INSTRUCTIONS TO FOLLOW: Repeat every record below exactly, omitting any pictures.

SUPPLIED RECORDS:
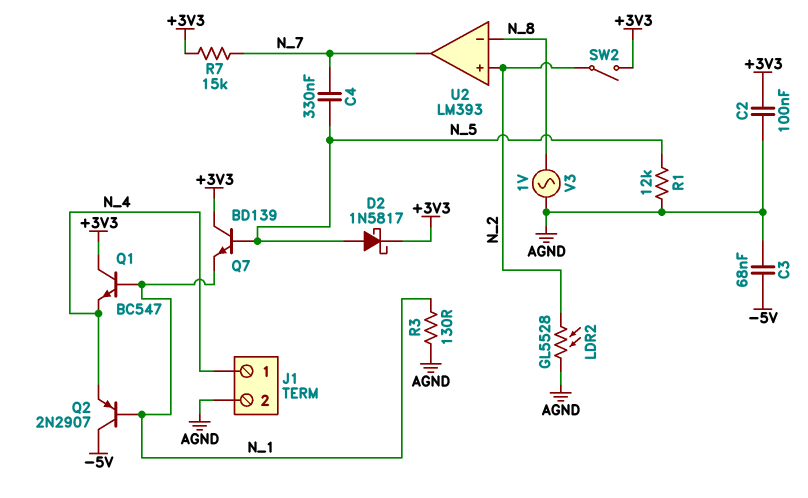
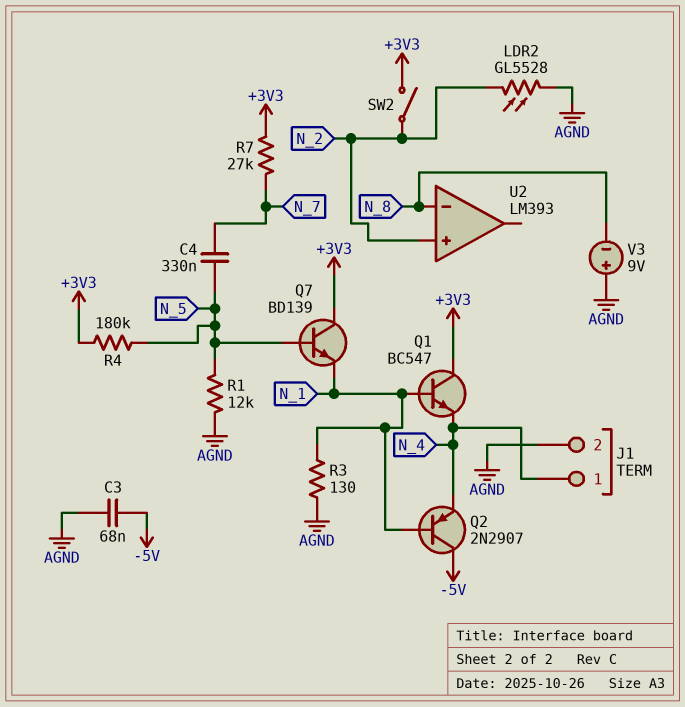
C2: 100nF (+3V3, AGND) -> none
D2: schottky 1N5817 (A N_5, K +3V3) -> none
R4: none -> 180k (+3V3, N_5)
R7: 15k (+3V3, N_7) -> 27k (+3V3, N_7)
U2 pin out: N_7 -> none
V3: AC 1V (AGND, N_8) -> 9V (plus AGND, minus N_8)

RESPONSE AREA:
C2: 100nF (+3V3, AGND) -> none
D2: schottky 1N5817 (A N_5, K +3V3) -> none
R4: none -> 180k (+3V3, N_5)
R7: 15k (+3V3, N_7) -> 27k (+3V3, N_7)
U2 pin out: N_7 -> none
V3: AC 1V (AGND, N_8) -> 9V (plus AGND, minus N_8)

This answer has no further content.